• **Record set**:
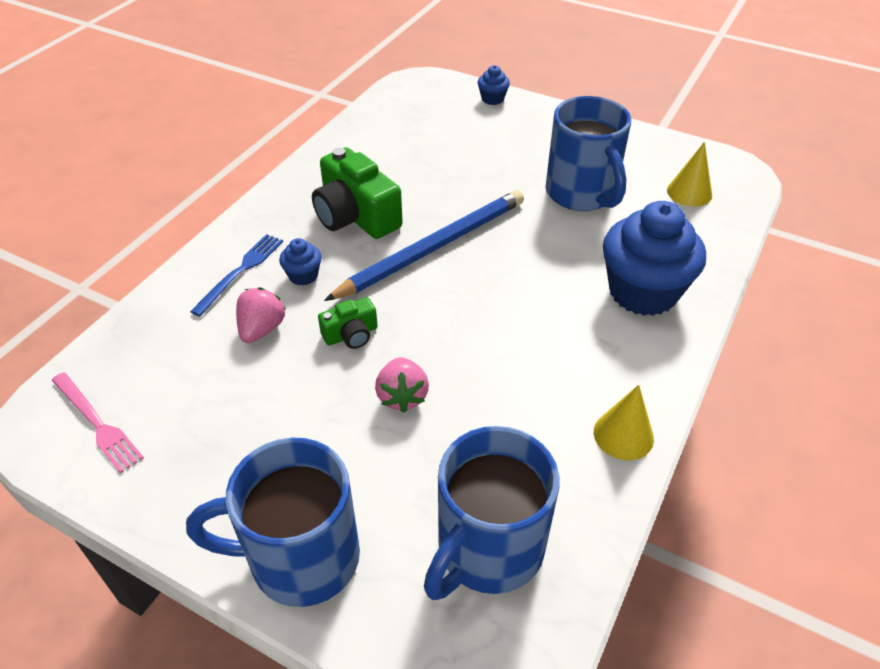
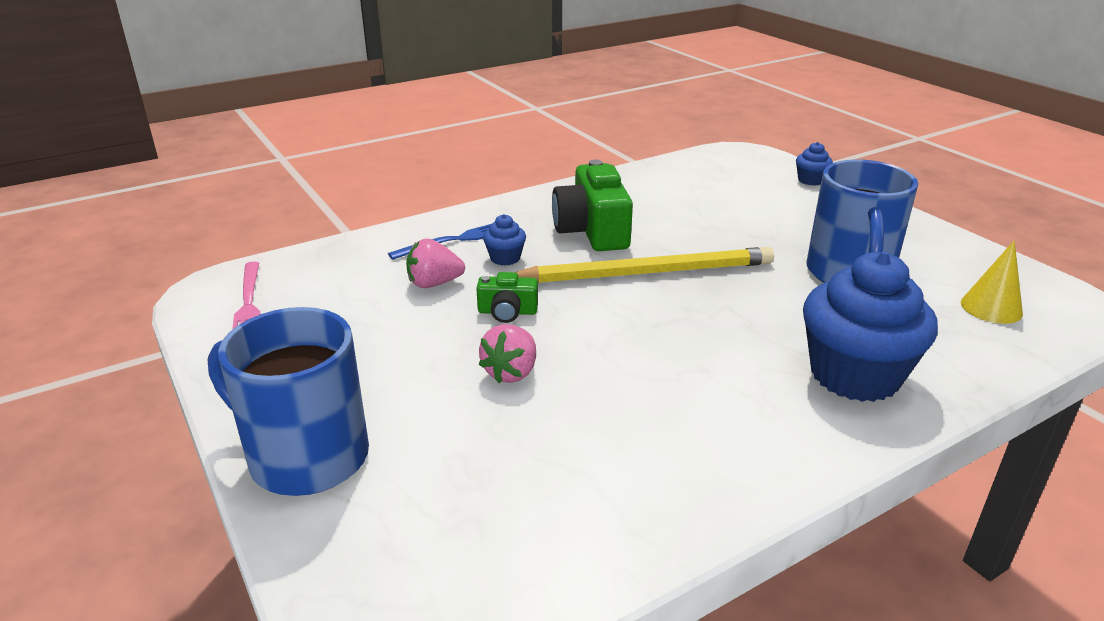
camera: 30 degrees right, 15 degrees down
(262, 329) = (434, 284): pink strawberry -> pink strawberry turned 150 degrees counterclockwise
(433, 248) = (646, 273): blue pencil -> yellow pencil
(488, 550) = (479, 527): blue mug -> none
(623, 435) = (720, 491): yellow cone -> none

• **Activity**: What is needed here is an exact copy of every record, with the pictures left out.

• **Answer box**:
camera: 30 degrees right, 15 degrees down
(262, 329) = (434, 284): pink strawberry -> pink strawberry turned 150 degrees counterclockwise
(433, 248) = (646, 273): blue pencil -> yellow pencil
(488, 550) = (479, 527): blue mug -> none
(623, 435) = (720, 491): yellow cone -> none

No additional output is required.